◆ About this exercise
The line containing "black diamond: (75, 288) -> (168, 281), moved" and each line after it, through the final line of the data, are to be retyped exactly, with pictures left out.

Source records
——
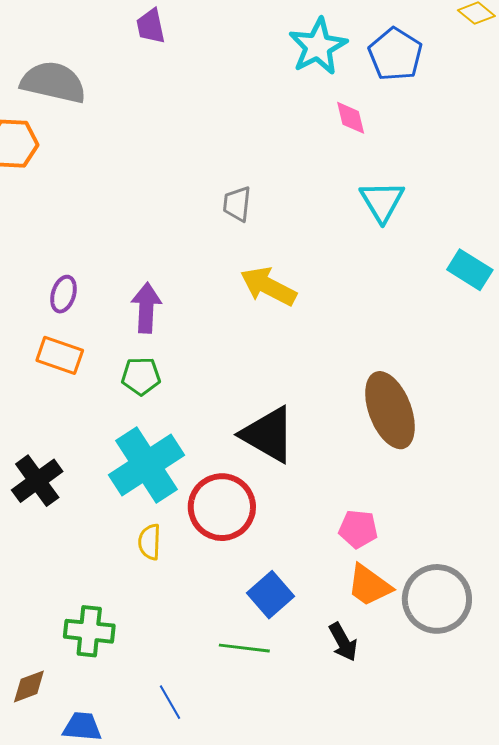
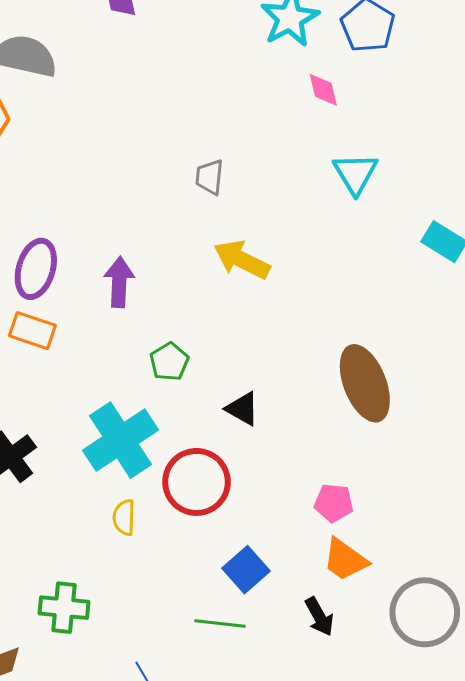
purple ellipse: (63, 294) -> (36, 269), size x1.6
green pentagon: (141, 376) -> (169, 362), moved, turned -30
black triangle: (268, 435) -> (242, 409), size x0.6
gray circle: (437, 599) -> (425, 612), moved

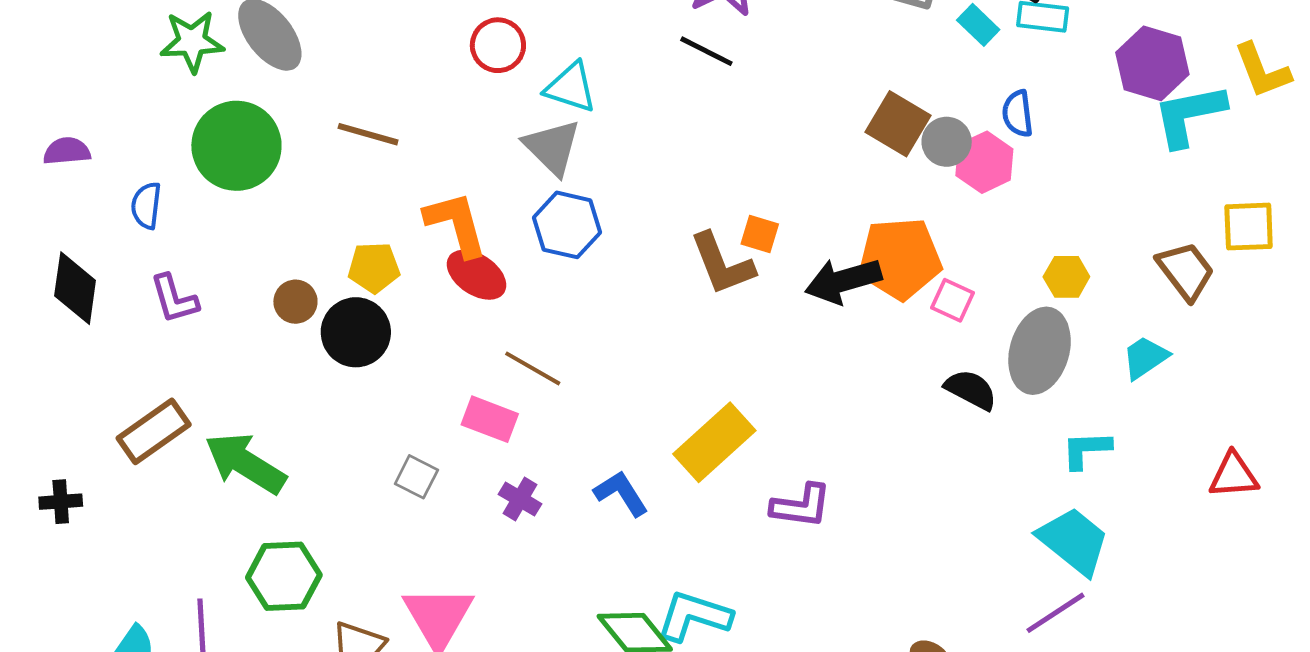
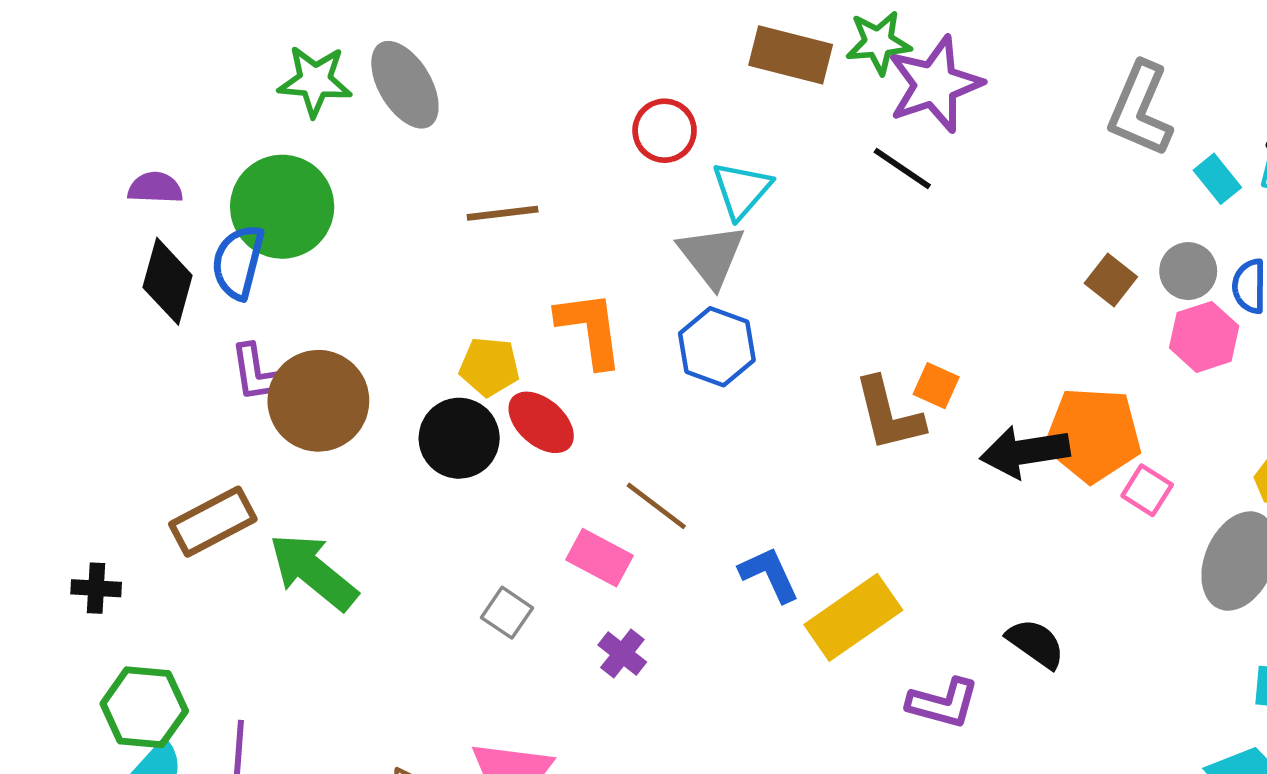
cyan triangle: (571, 87) -> (742, 190), turned 46
brown square: (898, 124) -> (1111, 280), size x0.7
brown line: (368, 134) -> (503, 213), turned -30
gray circle: (947, 142) -> (1188, 271), moved
green circle: (236, 146) -> (282, 207), moved
blue semicircle: (146, 206) -> (238, 262), size x1.4
red ellipse: (477, 275) -> (541, 422), moved
black diamond: (75, 288) -> (168, 281), moved
brown circle: (295, 302) -> (318, 401), moved, size x2.0
black semicircle: (971, 390) -> (1036, 643), moved
blue L-shape: (621, 493) -> (769, 574), moved
green hexagon: (284, 576) -> (144, 707), moved

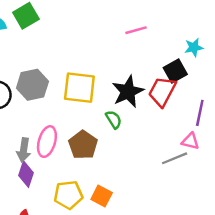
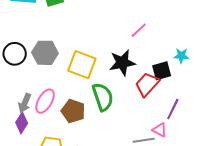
pink line: (136, 30) -> (139, 30), turned -42
black star: (128, 92) -> (122, 63), moved
green semicircle: (114, 119) -> (103, 97), size x1.8
brown pentagon: (83, 145) -> (73, 111), turned -30

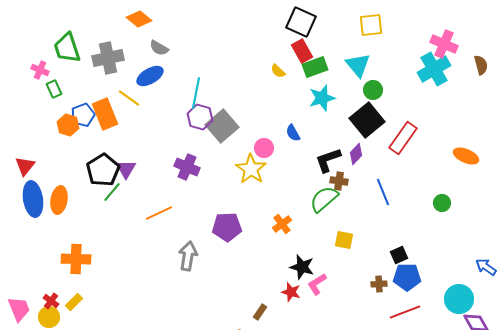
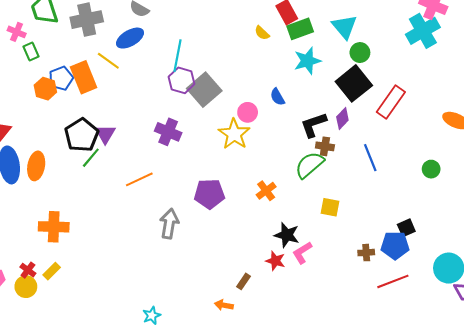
black square: (399, 255) -> (406, 228), moved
——
◆ Answer
black diamond: (75, 288) -> (168, 281), moved
brown circle: (295, 302) -> (318, 401), moved, size x2.0
black semicircle: (971, 390) -> (1036, 643), moved
blue L-shape: (621, 493) -> (769, 574), moved
green hexagon: (284, 576) -> (144, 707), moved

pink line: (136, 30) -> (139, 30), turned -42
black star: (128, 92) -> (122, 63), moved
green semicircle: (114, 119) -> (103, 97), size x1.8
brown pentagon: (83, 145) -> (73, 111), turned -30

black square: (399, 255) -> (406, 228), moved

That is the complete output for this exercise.